DATASET ENTRIES »
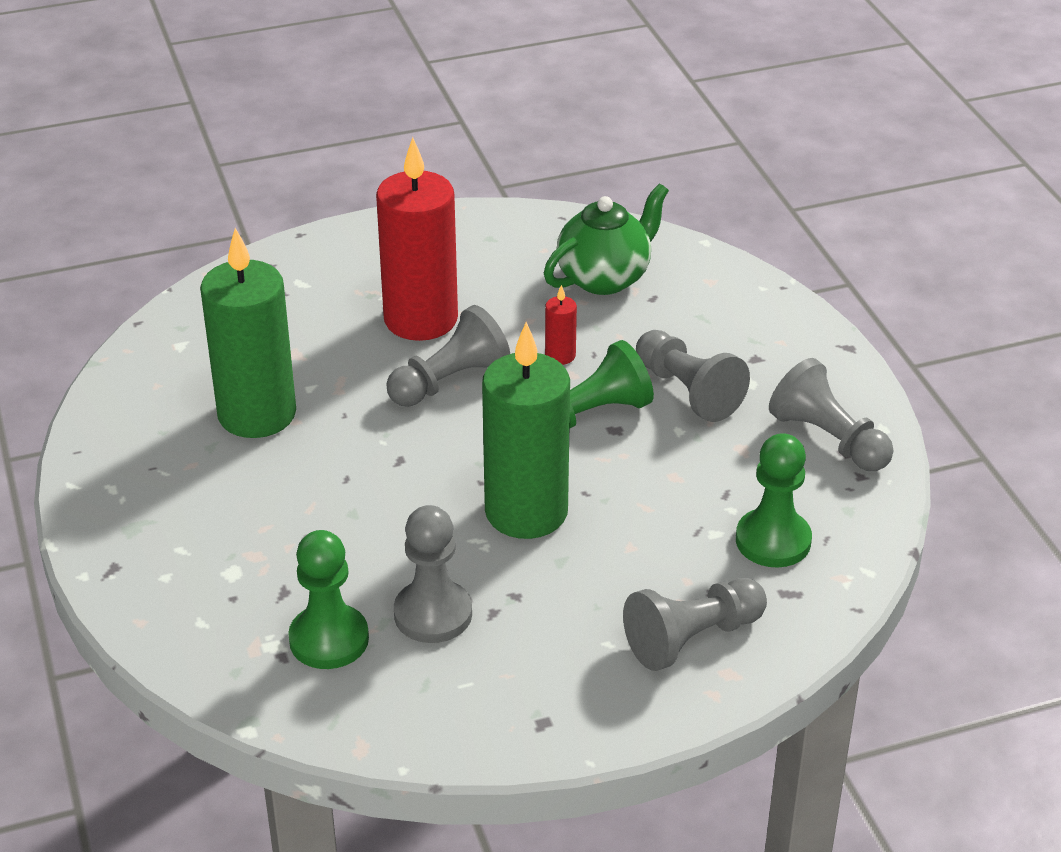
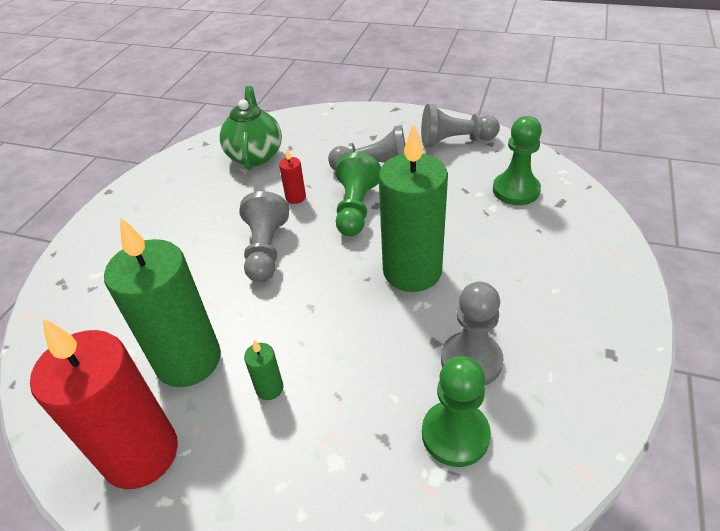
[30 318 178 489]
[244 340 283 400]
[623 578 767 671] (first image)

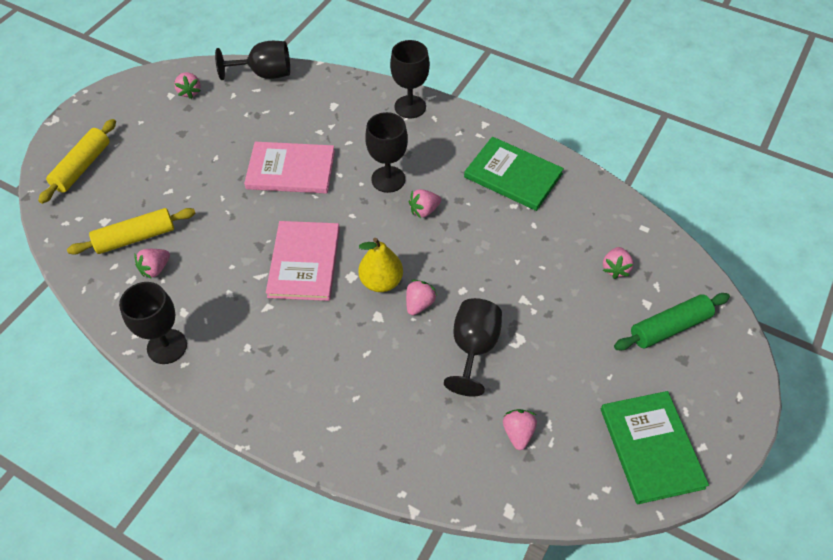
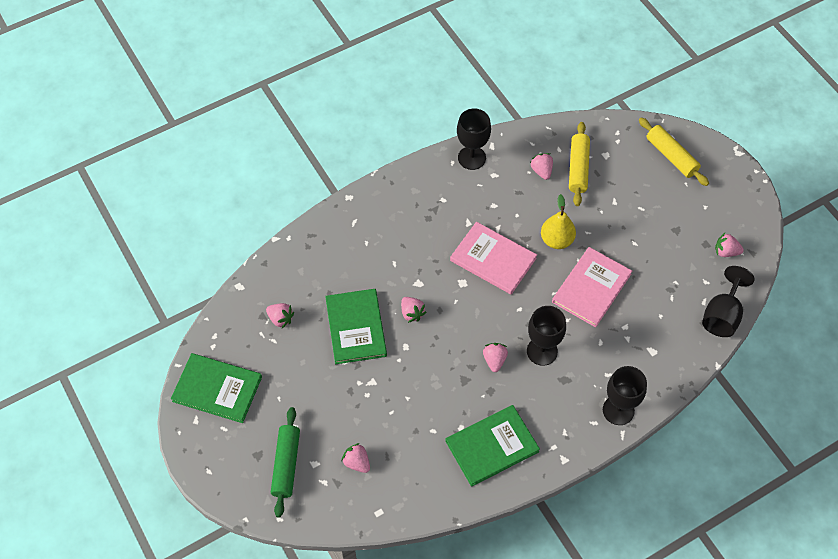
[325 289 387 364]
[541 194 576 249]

WHAT YOU ARE ASKED TO DO » Starting at the line where "[244 340 283 400]" appears, restate every line through the end of the records above exactly, but omit the pictures.

RESPONSE TO THE EXERCISE »
[244 340 283 400]
[623 578 767 671] (first image)

[325 289 387 364]
[541 194 576 249]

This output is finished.